## Start Data for the task

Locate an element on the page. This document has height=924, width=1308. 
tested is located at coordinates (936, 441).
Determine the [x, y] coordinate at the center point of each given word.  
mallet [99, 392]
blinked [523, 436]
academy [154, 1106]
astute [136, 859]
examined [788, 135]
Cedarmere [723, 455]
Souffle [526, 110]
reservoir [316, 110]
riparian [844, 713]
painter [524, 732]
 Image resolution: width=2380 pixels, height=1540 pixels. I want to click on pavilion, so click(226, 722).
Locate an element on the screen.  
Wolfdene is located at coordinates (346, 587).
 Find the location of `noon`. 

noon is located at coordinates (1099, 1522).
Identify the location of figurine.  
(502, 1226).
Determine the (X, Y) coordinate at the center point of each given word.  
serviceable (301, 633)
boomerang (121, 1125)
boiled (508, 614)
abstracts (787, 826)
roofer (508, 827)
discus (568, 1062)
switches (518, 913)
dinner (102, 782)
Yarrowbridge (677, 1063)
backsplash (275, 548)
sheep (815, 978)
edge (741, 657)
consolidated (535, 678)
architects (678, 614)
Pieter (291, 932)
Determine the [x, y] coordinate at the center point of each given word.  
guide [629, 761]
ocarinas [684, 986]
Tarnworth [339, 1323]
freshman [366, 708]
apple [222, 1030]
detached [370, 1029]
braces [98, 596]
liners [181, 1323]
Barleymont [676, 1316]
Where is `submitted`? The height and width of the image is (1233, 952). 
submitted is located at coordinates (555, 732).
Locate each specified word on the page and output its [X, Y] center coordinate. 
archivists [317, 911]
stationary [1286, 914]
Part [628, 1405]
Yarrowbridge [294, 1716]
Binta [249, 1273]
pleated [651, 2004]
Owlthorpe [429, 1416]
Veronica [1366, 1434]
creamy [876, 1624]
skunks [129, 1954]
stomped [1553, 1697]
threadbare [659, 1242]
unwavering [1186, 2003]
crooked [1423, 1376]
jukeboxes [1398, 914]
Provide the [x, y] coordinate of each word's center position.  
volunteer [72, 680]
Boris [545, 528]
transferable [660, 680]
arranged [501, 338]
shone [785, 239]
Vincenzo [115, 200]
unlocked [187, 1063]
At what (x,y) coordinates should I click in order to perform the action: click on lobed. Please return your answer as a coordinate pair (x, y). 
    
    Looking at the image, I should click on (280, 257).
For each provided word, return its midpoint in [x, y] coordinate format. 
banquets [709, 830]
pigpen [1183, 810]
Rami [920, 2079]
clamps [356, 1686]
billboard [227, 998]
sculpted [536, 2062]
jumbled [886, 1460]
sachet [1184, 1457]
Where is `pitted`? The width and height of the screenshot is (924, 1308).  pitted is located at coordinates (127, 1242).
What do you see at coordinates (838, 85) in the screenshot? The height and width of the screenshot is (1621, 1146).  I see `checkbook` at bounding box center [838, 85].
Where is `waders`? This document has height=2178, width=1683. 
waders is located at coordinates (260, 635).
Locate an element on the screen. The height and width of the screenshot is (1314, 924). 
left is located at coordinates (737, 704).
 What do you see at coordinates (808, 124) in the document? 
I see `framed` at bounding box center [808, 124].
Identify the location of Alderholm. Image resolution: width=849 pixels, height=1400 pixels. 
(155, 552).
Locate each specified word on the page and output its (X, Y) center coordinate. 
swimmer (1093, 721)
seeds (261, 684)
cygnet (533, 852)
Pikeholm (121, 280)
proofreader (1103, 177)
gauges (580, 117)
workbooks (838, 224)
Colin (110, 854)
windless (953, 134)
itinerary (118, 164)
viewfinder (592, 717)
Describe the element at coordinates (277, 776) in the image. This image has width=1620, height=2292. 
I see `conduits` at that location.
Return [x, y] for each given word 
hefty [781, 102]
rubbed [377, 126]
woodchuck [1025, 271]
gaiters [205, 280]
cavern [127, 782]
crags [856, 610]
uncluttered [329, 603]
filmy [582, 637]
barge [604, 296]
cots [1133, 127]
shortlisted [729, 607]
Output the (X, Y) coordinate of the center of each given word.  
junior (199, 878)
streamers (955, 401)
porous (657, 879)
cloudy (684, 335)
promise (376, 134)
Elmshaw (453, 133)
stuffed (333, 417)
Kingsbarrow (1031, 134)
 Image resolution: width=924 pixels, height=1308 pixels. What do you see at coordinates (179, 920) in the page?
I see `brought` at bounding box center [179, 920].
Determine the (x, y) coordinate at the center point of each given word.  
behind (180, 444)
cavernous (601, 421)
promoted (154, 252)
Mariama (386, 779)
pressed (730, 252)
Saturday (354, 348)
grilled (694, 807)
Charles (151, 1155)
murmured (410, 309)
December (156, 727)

## End Data for the task

=== Requirement ===
Repeat the rows above word for word, from the line containing "has height=2178, width=1683." through the line containing "left is located at coordinates (737, 704).", including both of those lines.

=== Correct response ===
Where is `waders`? This document has height=2178, width=1683. 
waders is located at coordinates (260, 635).
Locate an element on the screen. The height and width of the screenshot is (1314, 924). 
left is located at coordinates (737, 704).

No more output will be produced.